EXERCISE AIM:
Write out the notation text from the material again, swapping every "Corno" for "Horn" and changing nothing else. Leave the pictures out.

INPUT:
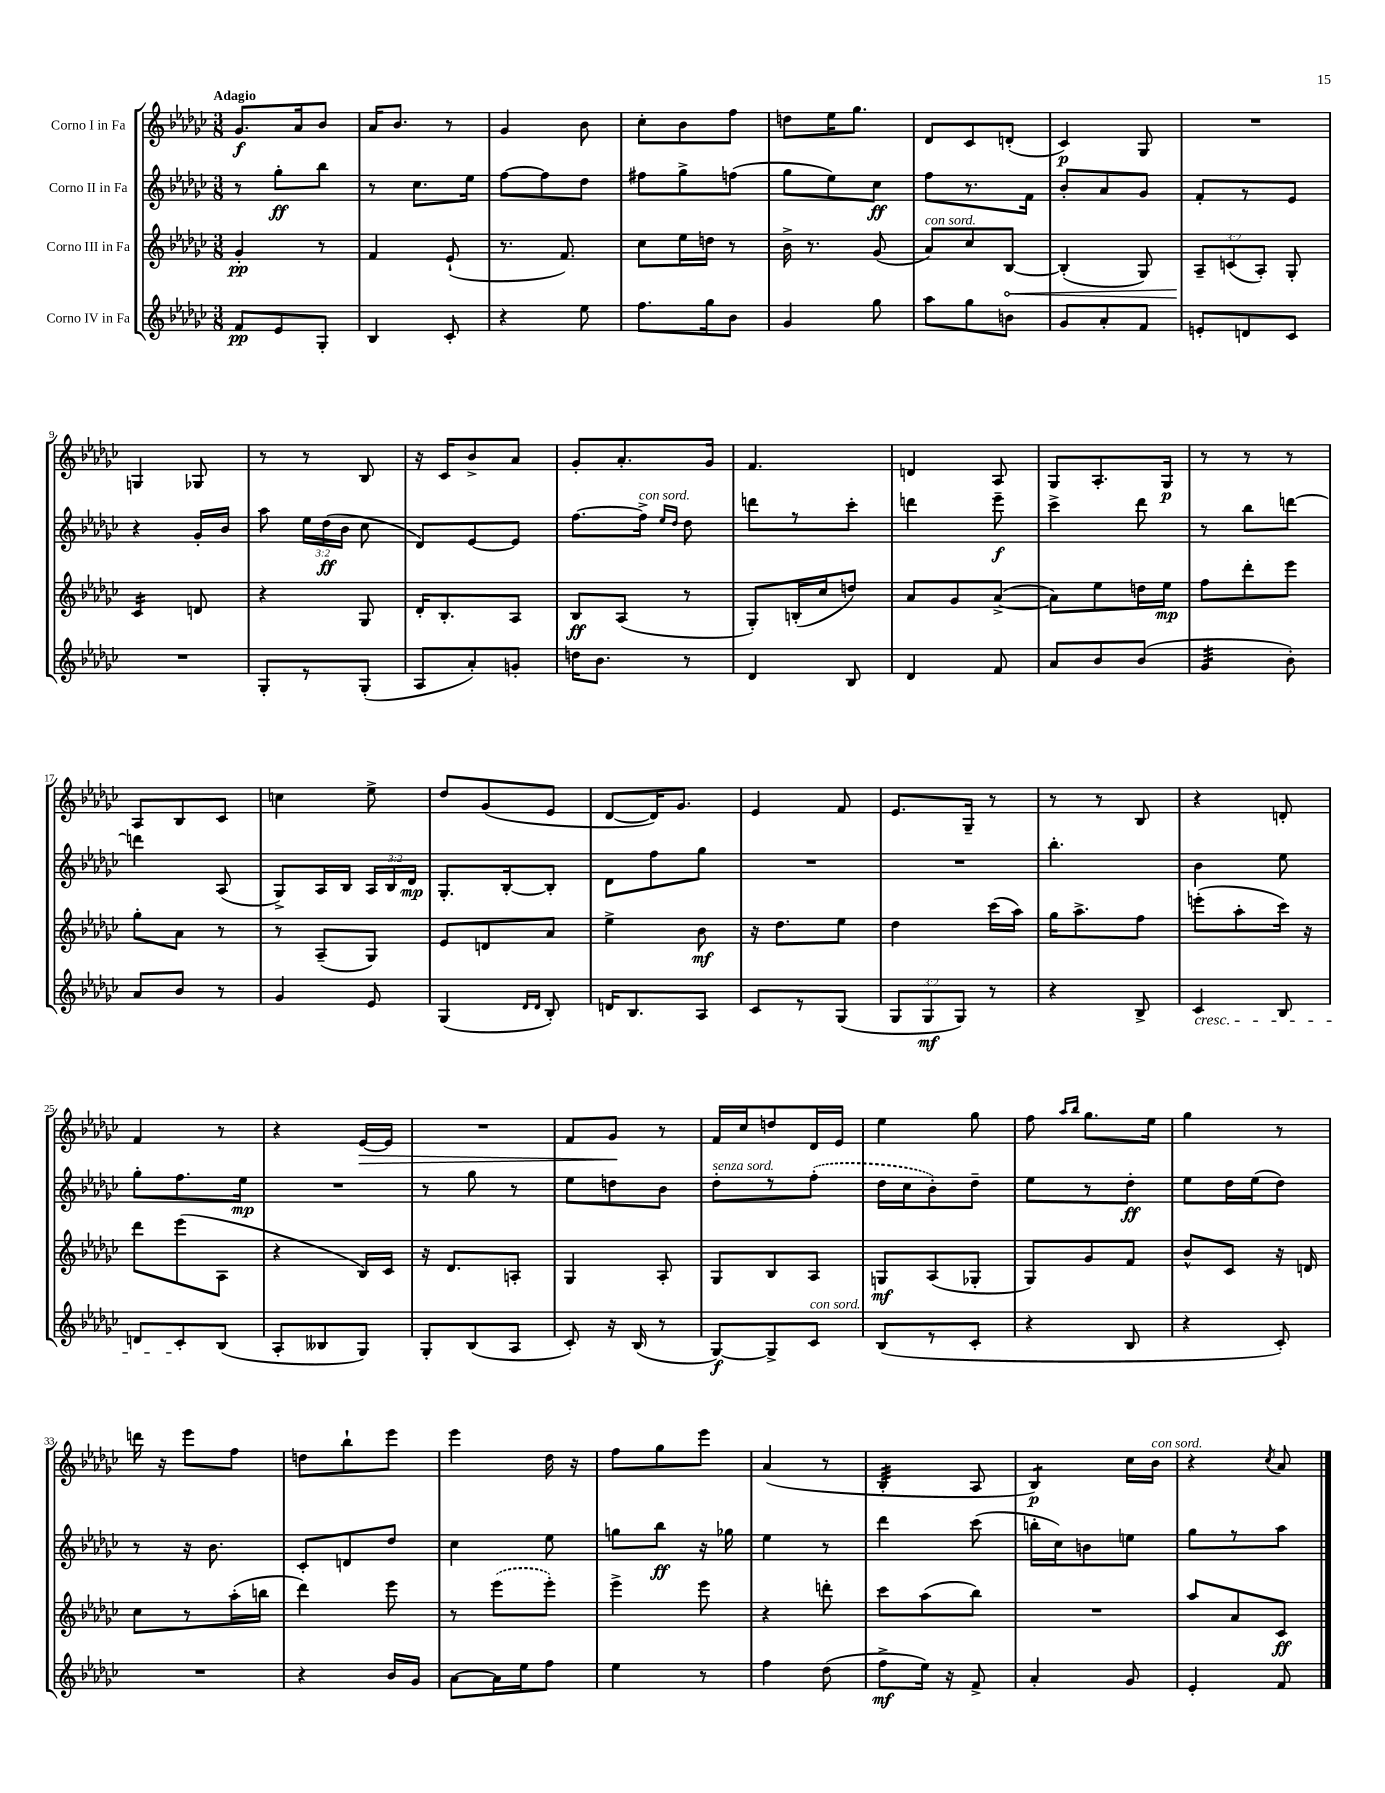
<<
\new StaffGroup <<
\new Staff = "s0" \with { instrumentName = "Corno I in Fa" } {
    \clef treble \key ges \major \numericTimeSignature \time 3/8 \tempo "Adagio"
    \autoBeamOff ges'8.[\f aes'16 bes'8] |
    aes'16[ bes'8.] r8 |
    ges'4 bes'8 |
    ces''8[-. bes'8 f''8] |
    d''8[ ees''16 ges''8.] |
    des'8[ ces'8 d'8]-.( |
    ces'4\p) ges8 |
    R4. |
    g4 ges8 |
    r8 r8 bes8 |
    r16 ces'16[ bes'8-> aes'8] |
    ges'8[-. aes'8.-. ges'16] |
    f'4. |
    d'4 aes8 |
    ges8[ aes8.-. ges16]\p |
    r8 r8 r8 |
    aes8[ bes8 ces'8] |
    c''4 ees''8-> |
    des''8[ ges'8( ees'8] |
    des'8[~ des'16) ges'8.] |
    ees'4 f'8 |
    ees'8.[ ges16]-- r8 |
    r8 r8 bes8 |
    r4 d'8-. |
    f'4 r8 |
    r4 ees'16[~\> ees'16] |
    R4. |
    f'8[ ges'8]\! r8 |
    f'16[ ces''16 d''8 des'16 ees'16] |
    ees''4 ges''8 |
    f''8 \grace { aes''16[ bes''16] } ges''8.[ ees''16] |
    ges''4 r8 |
    d'''16 r16 ees'''8[ f''8] |
    d''8[ bes''8-! ees'''8] |
    ees'''4 des''16 r16 |
    f''8[ ges''8 ees'''8] |
    aes'4( r8 |
    bes4:32-. aes8 |
    bes4:8\p) ces''16[ bes'16]^\markup { \italic "con sord." } |
    r4 \acciaccatura { ces''8 } aes'8 \bar "|." |
}
\new Staff = "s1" \with { instrumentName = "Corno II in Fa" } {
    \clef treble \key ges \major \numericTimeSignature \time 3/8 \override Staff.TupletNumber.text = #tuplet-number::calc-fraction-text
    \autoBeamOff r8 ges''8[-.\ff bes''8] |
    r8 ces''8.[ ees''16] |
    f''8[~ f''8 des''8] |
    fis''8[ ges''8-> f''8]( |
    ges''8[ ees''8) ces''8]\ff |
    f''8[ r8. f'16] |
    bes'8[-. aes'8 ges'8] |
    f'8[-. r8 ees'8] |
    r4 ges'16[-. bes'16] |
    aes''8 \tuplet 3/2 { ees''16[ des''16\ff( bes'16] } ces''8 |
    des'8[) ees'8~ ees'8] |
    f''8.[~ f''16]->^\markup { \italic "con sord." } \grace { ees''16[ des''16] } des''8 |
    d'''8[ r8 ces'''8]-. |
    d'''4 ees'''8--\f |
    ces'''4-> des'''8 |
    r8 bes''8[ d'''8]~ |
    d'''4 aes8( |
    ges8[->) aes16 bes16] \tuplet 3/2 { aes16[ bes16 des'16]\mp } |
    ges8.[-. bes16~-. bes8]-. |
    des'8[ f''8 ges''8] |
    R4. |
    R4. |
    bes''4.-. |
    bes'4 ees''8 |
    ges''8[-. f''8. ees''16]\mp |
    R4. |
    r8 ges''8 r8 |
    ees''8[ d''8 bes'8] |
    des''8[-.^\markup { \italic "senza sord." } r8 \once \slurDashed f''8]-.( |
    des''16[ ces''16 bes'8-.) des''8]-- |
    ees''8[ r8 des''8]-.\ff |
    ees''8[ des''16 ees''16( des''8]) |
    r8 r16 bes'8. |
    ces'8[-. d'8 des''8] |
    ces''4 ees''8 |
    g''8[ bes''8]\ff r16 ges''16 |
    ees''4 r8 |
    des'''4 ces'''8( |
    b''16[-. ces''16) b'8 e''8] |
    ges''8[ r8 aes''8] \bar "|." |
}
\new Staff = "s2" \with { instrumentName = "Corno III in Fa" } {
    \clef treble \key ges \major \numericTimeSignature \time 3/8 \override Staff.TupletNumber.text = #tuplet-number::calc-fraction-text
    \autoBeamOff ges'4-.\pp r8 |
    f'4 ees'8-!( |
    r8. f'8.) |
    ces''8[ ees''16 d''16] r8 |
    bes'16-> r8. ges'8( |
    aes'8[^\markup { \italic "con sord." }) ces''8 \once \override Hairpin.circled-tip = ##t bes8]~\< |
    bes4-.( ges8) |
    \tuplet 3/2 { aes8[--\! c'8( aes8]-.) } ges8-. |
    ces'4:16 d'8 |
    r4 ges8 |
    des'16[-. bes8.-. aes8] |
    bes8[\ff aes8]( r8 |
    ges8[-.) b16-.( ces''16 d''8]) |
    aes'8[ ges'8 aes'8]~->( |
    aes'8[) ees''8 d''16 ees''16]\mp |
    f''8[ des'''8-. ees'''8] |
    ges''8[-. aes'8] r8 |
    r8 aes8[--( ges8]) |
    ees'8[ d'8 aes'8] |
    ees''4-> bes'8\mf |
    r16 des''8.[ ees''8] |
    des''4 ces'''16[( aes''16]) |
    ges''16[ aes''8.-> f''8] |
    e'''8[-.( aes''8-. ces'''16]) r16 |
    des'''8[ ees'''8( aes8] |
    r4 bes16[) ces'16] |
    r16 des'8.[ a8]-. |
    ges4 aes8-. |
    ges8[ bes8 aes8] |
    g8[\mf aes8( ges8]-. |
    ges8[) ges'8 f'8] |
    bes'8[-^ ces'8] r16 d'16 |
    ces''8[ r8 aes''16-.( b''16] |
    des'''4) ees'''8 |
    r8 \once \slurDashed ees'''8[( ees'''8]-.) |
    ees'''4-> ees'''8 |
    r4 d'''8-. |
    ces'''8[ aes''8( bes''8]) |
    R4. |
    aes''8[ aes'8 ces'8]\ff \bar "|." |
}
\new Staff = "s3" \with { instrumentName = "Corno IV in Fa" } {
    \clef treble \key ges \major \numericTimeSignature \time 3/8 \override Staff.TupletNumber.text = #tuplet-number::calc-fraction-text
    \autoBeamOff f'8[\pp ees'8 ges8]-. |
    bes4 ces'8-. |
    r4 ees''8 |
    f''8.[ ges''16 bes'8] |
    ges'4 ges''8 |
    aes''8[ ges''8 b'8] |
    ges'8[ aes'8-. f'8] |
    e'8[-. d'8 ces'8] |
    R4. |
    ges8[-. r8 ges8]-.( |
    aes8[ aes'8-.) g'8]-. |
    d''16[ bes'8.] r8 |
    des'4 bes8 |
    des'4 f'8 |
    aes'8[ bes'8 bes'8]( |
    ges'4:32 bes'8-.) |
    aes'8[ bes'8] r8 |
    ges'4 ees'8 |
    ges4( \grace { des'16[ des'16] } bes8-.) |
    d'16[ bes8. aes8] |
    ces'8[ r8 ges8]( |
    \tuplet 3/2 { ges8[ ges8\mf ges8]) } r8 |
    r4 bes8-> |
    ces'4\cresc bes8 |
    d'8[ ces'8-.\! bes8]( |
    aes8[-. beses8 ges8]) |
    ges8[-. bes8( aes8] |
    ces'8-.) r16 bes16( r8 |
    ges8[~\f) ges8-> ces'8]^\markup { \italic "con sord." } |
    bes8[( r8 ces'8]-. |
    r4 bes8 |
    r4 ces'8-.) |
    R4. |
    r4 bes'16[ ges'16] |
    aes'8[~ aes'16 ees''16 f''8] |
    ees''4 r8 |
    f''4 des''8( |
    f''8[->\mf ees''16]) r16 f'8-> |
    aes'4-. ges'8 |
    ees'4-. f'8 \bar "|." |
}
>>
>>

ANSWER TO THIS PROBLEM:
<<
\new StaffGroup <<
\new Staff = "s0" \with { instrumentName = "Horn I in Fa" } {
    \clef treble \key ges \major \numericTimeSignature \time 3/8 \tempo "Adagio"
    \autoBeamOff ges'8.[\f aes'16 bes'8] |
    aes'16[ bes'8.] r8 |
    ges'4 bes'8 |
    ces''8[-. bes'8 f''8] |
    d''8[ ees''16 ges''8.] |
    des'8[ ces'8 d'8]-.( |
    ces'4\p) ges8 |
    R4. |
    g4 ges8 |
    r8 r8 bes8 |
    r16 ces'16[ bes'8-> aes'8] |
    ges'8[-. aes'8.-. ges'16] |
    f'4. |
    d'4 aes8 |
    ges8[ aes8.-. ges16]\p |
    r8 r8 r8 |
    aes8[ bes8 ces'8] |
    c''4 ees''8-> |
    des''8[ ges'8( ees'8] |
    des'8[~ des'16) ges'8.] |
    ees'4 f'8 |
    ees'8.[ ges16]-- r8 |
    r8 r8 bes8 |
    r4 d'8-. |
    f'4 r8 |
    r4 ees'16[~\> ees'16] |
    R4. |
    f'8[ ges'8]\! r8 |
    f'16[ ces''16 d''8 des'16 ees'16] |
    ees''4 ges''8 |
    f''8 \grace { aes''16[ bes''16] } ges''8.[ ees''16] |
    ges''4 r8 |
    d'''16 r16 ees'''8[ f''8] |
    d''8[ bes''8-! ees'''8] |
    ees'''4 des''16 r16 |
    f''8[ ges''8 ees'''8] |
    aes'4( r8 |
    bes4:32-. aes8 |
    bes4:8\p) ces''16[ bes'16]^\markup { \italic "con sord." } |
    r4 \acciaccatura { ces''8 } aes'8 \bar "|." |
}
\new Staff = "s1" \with { instrumentName = "Horn II in Fa" } {
    \clef treble \key ges \major \numericTimeSignature \time 3/8 \override Staff.TupletNumber.text = #tuplet-number::calc-fraction-text
    \autoBeamOff r8 ges''8[-.\ff bes''8] |
    r8 ces''8.[ ees''16] |
    f''8[~ f''8 des''8] |
    fis''8[ ges''8-> f''8]( |
    ges''8[ ees''8) ces''8]\ff |
    f''8[ r8. f'16] |
    bes'8[-. aes'8 ges'8] |
    f'8[-. r8 ees'8] |
    r4 ges'16[-. bes'16] |
    aes''8 \tuplet 3/2 { ees''16[ des''16\ff( bes'16] } ces''8 |
    des'8[) ees'8~ ees'8] |
    f''8.[~ f''16]->^\markup { \italic "con sord." } \grace { ees''16[ des''16] } des''8 |
    d'''8[ r8 ces'''8]-. |
    d'''4 ees'''8--\f |
    ces'''4-> des'''8 |
    r8 bes''8[ d'''8]~ |
    d'''4 aes8( |
    ges8[->) aes16 bes16] \tuplet 3/2 { aes16[ bes16 des'16]\mp } |
    ges8.[-. bes16~-. bes8]-. |
    des'8[ f''8 ges''8] |
    R4. |
    R4. |
    bes''4.-. |
    bes'4 ees''8 |
    ges''8[-. f''8. ees''16]\mp |
    R4. |
    r8 ges''8 r8 |
    ees''8[ d''8 bes'8] |
    des''8[-.^\markup { \italic "senza sord." } r8 \once \slurDashed f''8]-.( |
    des''16[ ces''16 bes'8-.) des''8]-- |
    ees''8[ r8 des''8]-.\ff |
    ees''8[ des''16 ees''16( des''8]) |
    r8 r16 bes'8. |
    ces'8[-. d'8 des''8] |
    ces''4 ees''8 |
    g''8[ bes''8]\ff r16 ges''16 |
    ees''4 r8 |
    des'''4 ces'''8( |
    b''16[-. ces''16) b'8 e''8] |
    ges''8[ r8 aes''8] \bar "|." |
}
\new Staff = "s2" \with { instrumentName = "Horn III in Fa" } {
    \clef treble \key ges \major \numericTimeSignature \time 3/8 \override Staff.TupletNumber.text = #tuplet-number::calc-fraction-text
    \autoBeamOff ges'4-.\pp r8 |
    f'4 ees'8-!( |
    r8. f'8.) |
    ces''8[ ees''16 d''16] r8 |
    bes'16-> r8. ges'8( |
    aes'8[^\markup { \italic "con sord." }) ces''8 \once \override Hairpin.circled-tip = ##t bes8]~\< |
    bes4-.( ges8) |
    \tuplet 3/2 { aes8[--\! c'8( aes8]-.) } ges8-. |
    ces'4:16 d'8 |
    r4 ges8 |
    des'16[-. bes8.-. aes8] |
    bes8[\ff aes8]( r8 |
    ges8[-.) b16-.( ces''16 d''8]) |
    aes'8[ ges'8 aes'8]~->( |
    aes'8[) ees''8 d''16 ees''16]\mp |
    f''8[ des'''8-. ees'''8] |
    ges''8[-. aes'8] r8 |
    r8 aes8[--( ges8]) |
    ees'8[ d'8 aes'8] |
    ees''4-> bes'8\mf |
    r16 des''8.[ ees''8] |
    des''4 ces'''16[( aes''16]) |
    ges''16[ aes''8.-> f''8] |
    e'''8[-.( aes''8-. ces'''16]) r16 |
    des'''8[ ees'''8( aes8] |
    r4 bes16[) ces'16] |
    r16 des'8.[ a8]-. |
    ges4 aes8-. |
    ges8[ bes8 aes8] |
    g8[\mf aes8( ges8]-. |
    ges8[) ges'8 f'8] |
    bes'8[-^ ces'8] r16 d'16 |
    ces''8[ r8 aes''16-.( b''16] |
    des'''4) ees'''8 |
    r8 \once \slurDashed ees'''8[( ees'''8]-.) |
    ees'''4-> ees'''8 |
    r4 d'''8-. |
    ces'''8[ aes''8( bes''8]) |
    R4. |
    aes''8[ aes'8 ces'8]\ff \bar "|." |
}
\new Staff = "s3" \with { instrumentName = "Horn IV in Fa" } {
    \clef treble \key ges \major \numericTimeSignature \time 3/8 \override Staff.TupletNumber.text = #tuplet-number::calc-fraction-text
    \autoBeamOff f'8[\pp ees'8 ges8]-. |
    bes4 ces'8-. |
    r4 ees''8 |
    f''8.[ ges''16 bes'8] |
    ges'4 ges''8 |
    aes''8[ ges''8 b'8] |
    ges'8[ aes'8-. f'8] |
    e'8[-. d'8 ces'8] |
    R4. |
    ges8[-. r8 ges8]-.( |
    aes8[ aes'8-.) g'8]-. |
    d''16[ bes'8.] r8 |
    des'4 bes8 |
    des'4 f'8 |
    aes'8[ bes'8 bes'8]( |
    ges'4:32 bes'8-.) |
    aes'8[ bes'8] r8 |
    ges'4 ees'8 |
    ges4( \grace { des'16[ des'16] } bes8-.) |
    d'16[ bes8. aes8] |
    ces'8[ r8 ges8]( |
    \tuplet 3/2 { ges8[ ges8\mf ges8]) } r8 |
    r4 bes8-> |
    ces'4\cresc bes8 |
    d'8[ ces'8-.\! bes8]( |
    aes8[-. beses8 ges8]) |
    ges8[-. bes8( aes8] |
    ces'8-.) r16 bes16( r8 |
    ges8[~\f) ges8-> ces'8]^\markup { \italic "con sord." } |
    bes8[( r8 ces'8]-. |
    r4 bes8 |
    r4 ces'8-.) |
    R4. |
    r4 bes'16[ ges'16] |
    aes'8[~ aes'16 ees''16 f''8] |
    ees''4 r8 |
    f''4 des''8( |
    f''8[->\mf ees''16]) r16 f'8-> |
    aes'4-. ges'8 |
    ees'4-. f'8 \bar "|." |
}
>>
>>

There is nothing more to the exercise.